[[ DATA EXTRACT open ]]

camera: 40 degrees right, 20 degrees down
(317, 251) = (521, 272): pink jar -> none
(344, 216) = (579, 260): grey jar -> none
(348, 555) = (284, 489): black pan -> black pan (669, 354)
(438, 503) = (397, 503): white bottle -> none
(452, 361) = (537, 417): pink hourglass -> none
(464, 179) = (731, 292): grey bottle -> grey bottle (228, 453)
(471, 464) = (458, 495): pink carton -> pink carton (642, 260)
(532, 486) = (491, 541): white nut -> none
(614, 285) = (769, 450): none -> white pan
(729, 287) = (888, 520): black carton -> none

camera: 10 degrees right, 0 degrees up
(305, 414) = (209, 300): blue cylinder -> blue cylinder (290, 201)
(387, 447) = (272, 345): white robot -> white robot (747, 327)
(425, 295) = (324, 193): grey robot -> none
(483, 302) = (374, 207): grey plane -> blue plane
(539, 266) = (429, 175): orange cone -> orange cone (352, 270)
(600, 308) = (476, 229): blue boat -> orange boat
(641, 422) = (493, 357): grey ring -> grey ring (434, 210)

[[ DATA EXTRACT closed ]]
[[ DATA EXTRACT open ]]

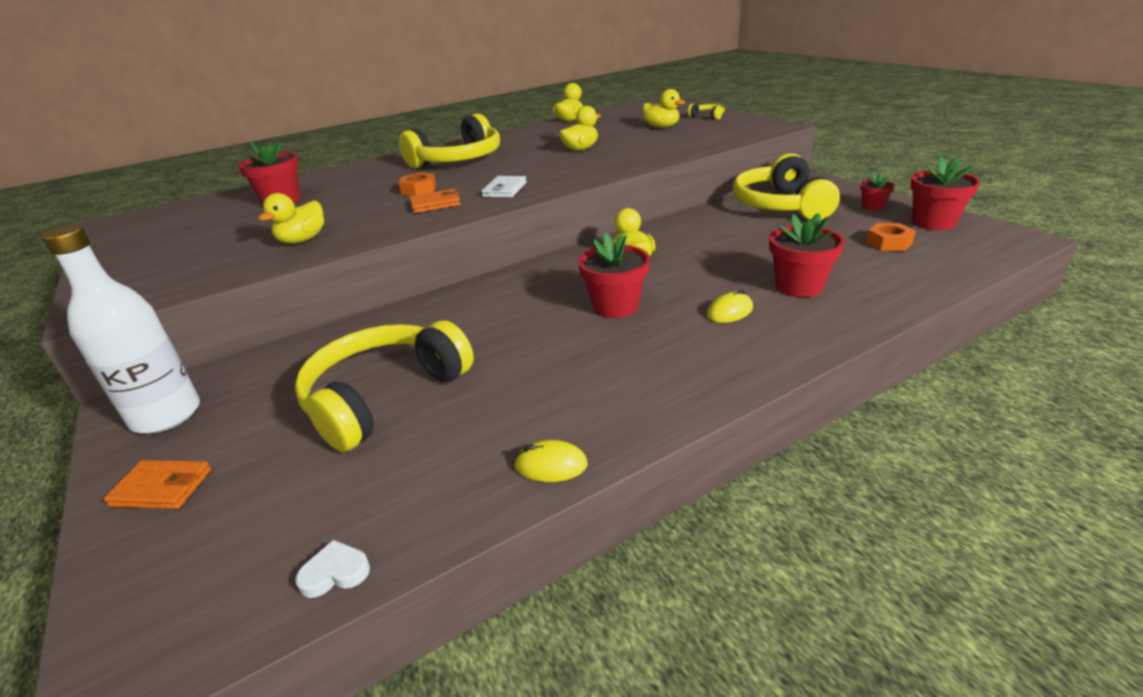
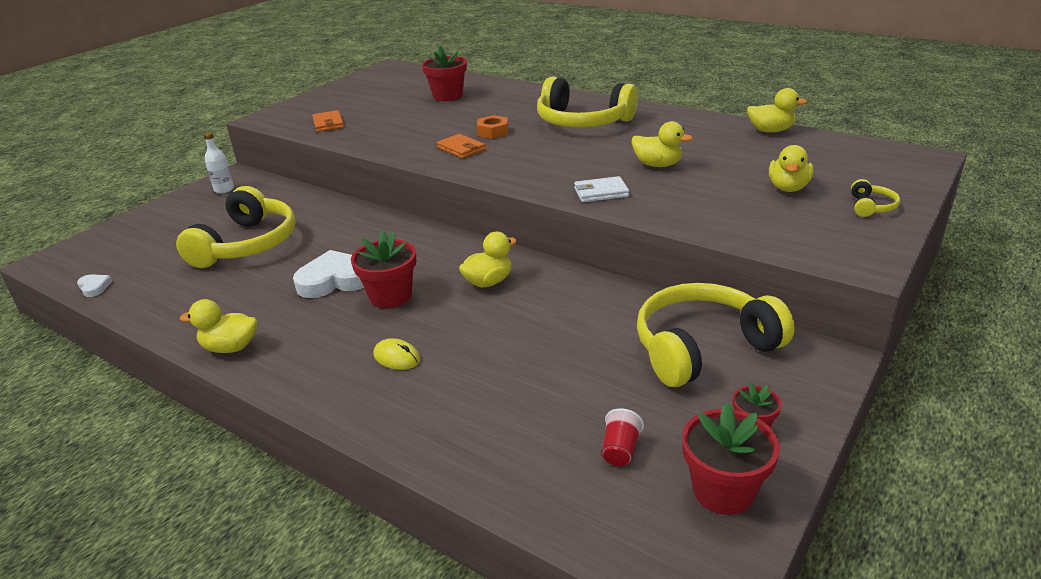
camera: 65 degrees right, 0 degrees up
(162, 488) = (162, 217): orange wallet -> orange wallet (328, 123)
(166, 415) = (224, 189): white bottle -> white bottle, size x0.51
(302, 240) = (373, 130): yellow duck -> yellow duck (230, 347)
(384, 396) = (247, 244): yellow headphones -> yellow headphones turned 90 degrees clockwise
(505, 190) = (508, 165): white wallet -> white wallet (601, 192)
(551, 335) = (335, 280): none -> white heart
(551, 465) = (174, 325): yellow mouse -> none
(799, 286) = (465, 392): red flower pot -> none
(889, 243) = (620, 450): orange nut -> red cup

[[ DATA EXTRACT closed ]]
[[ DATA EXTRACT open ]]

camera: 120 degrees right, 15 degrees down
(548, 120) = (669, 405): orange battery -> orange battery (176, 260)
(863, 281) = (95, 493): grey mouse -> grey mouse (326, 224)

[[ DATA EXTRACT closed ]]

→ JOB
Print again the lines of the entries above that fall between the line holding "camera: 120 degrees right, 15 degrees down" and the line holding "(863, 281) = (95, 493): grey", inclusive, exactly as they stand.

→ RESPONSE AREA
camera: 120 degrees right, 15 degrees down
(548, 120) = (669, 405): orange battery -> orange battery (176, 260)
(863, 281) = (95, 493): grey mouse -> grey mouse (326, 224)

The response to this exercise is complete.